What the task requires | Write out the data exactly as given, dropping every picture.

Information |
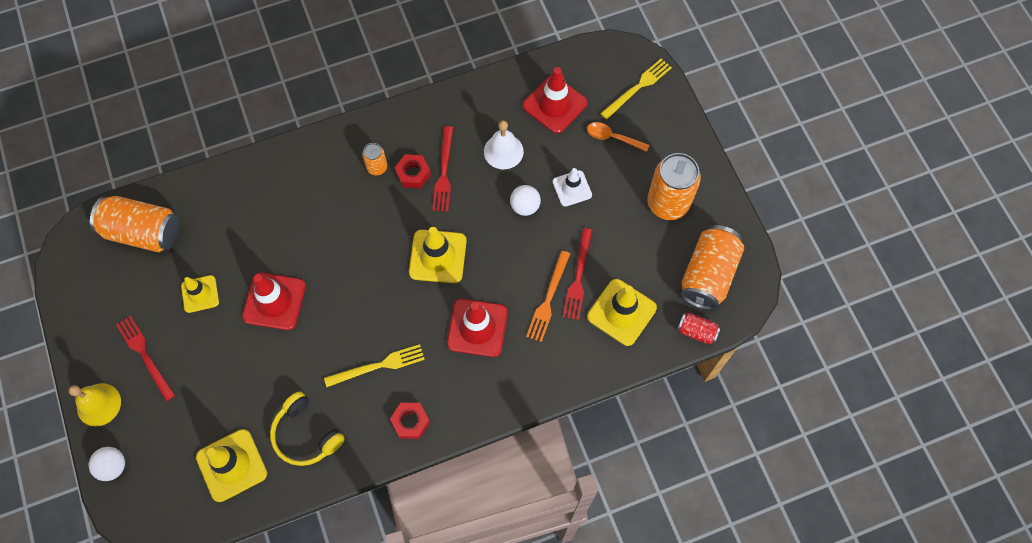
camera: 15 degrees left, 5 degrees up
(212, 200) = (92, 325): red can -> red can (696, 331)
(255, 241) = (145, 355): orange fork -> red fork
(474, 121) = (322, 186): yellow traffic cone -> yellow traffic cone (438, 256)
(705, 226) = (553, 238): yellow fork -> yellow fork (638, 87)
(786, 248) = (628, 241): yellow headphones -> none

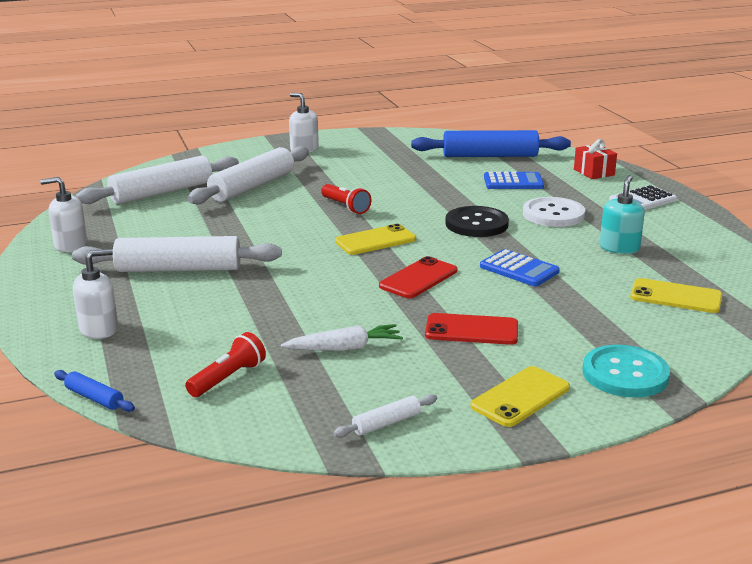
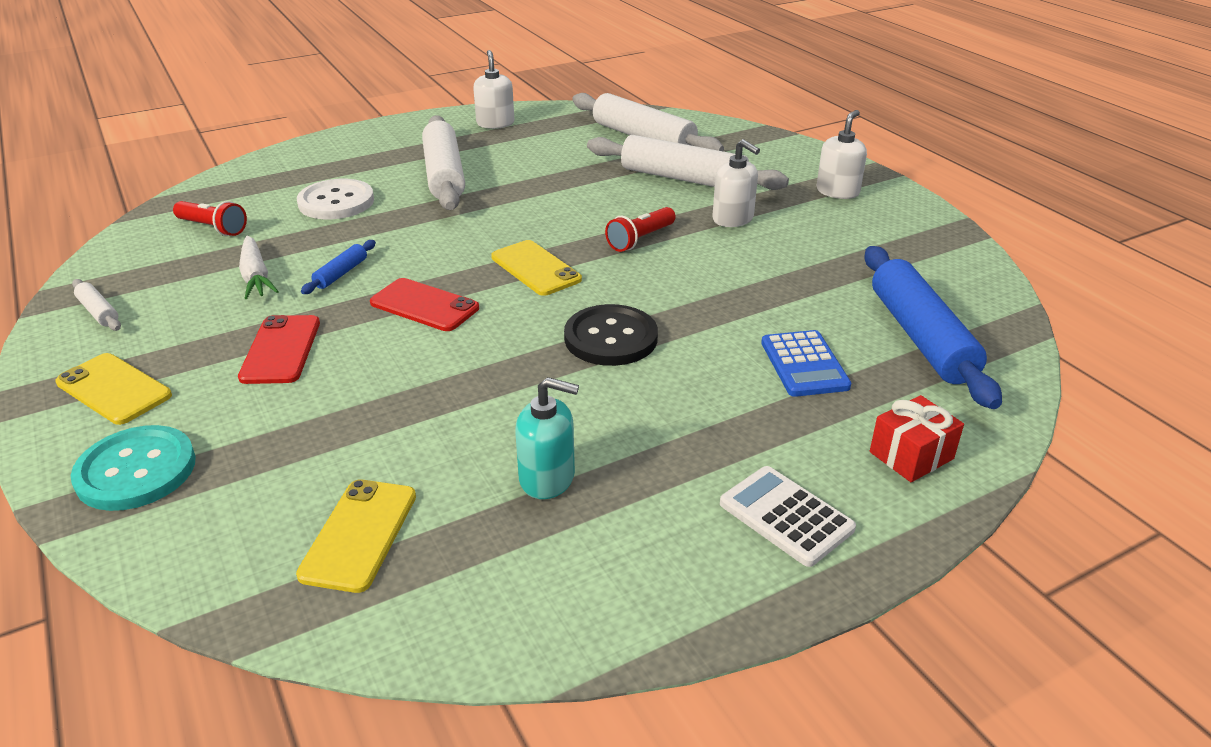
camera: 80 degrees right, 10 degrees up
(94, 398) = (199, 182): blue rolling pin -> blue rolling pin (341, 273)
(99, 329) = (319, 163): white soap dispenser -> white soap dispenser (733, 219)
(519, 269) = (456, 379): blue calculator -> none
(553, 214) = (673, 408): white button -> white button (336, 202)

Written answer |
camera: 15 degrees left, 5 degrees up
(212, 200) = (92, 325): red can -> red can (696, 331)
(255, 241) = (145, 355): orange fork -> red fork
(474, 121) = (322, 186): yellow traffic cone -> yellow traffic cone (438, 256)
(705, 226) = (553, 238): yellow fork -> yellow fork (638, 87)
(786, 248) = (628, 241): yellow headphones -> none

camera: 80 degrees right, 10 degrees up
(94, 398) = (199, 182): blue rolling pin -> blue rolling pin (341, 273)
(99, 329) = (319, 163): white soap dispenser -> white soap dispenser (733, 219)
(519, 269) = (456, 379): blue calculator -> none
(553, 214) = (673, 408): white button -> white button (336, 202)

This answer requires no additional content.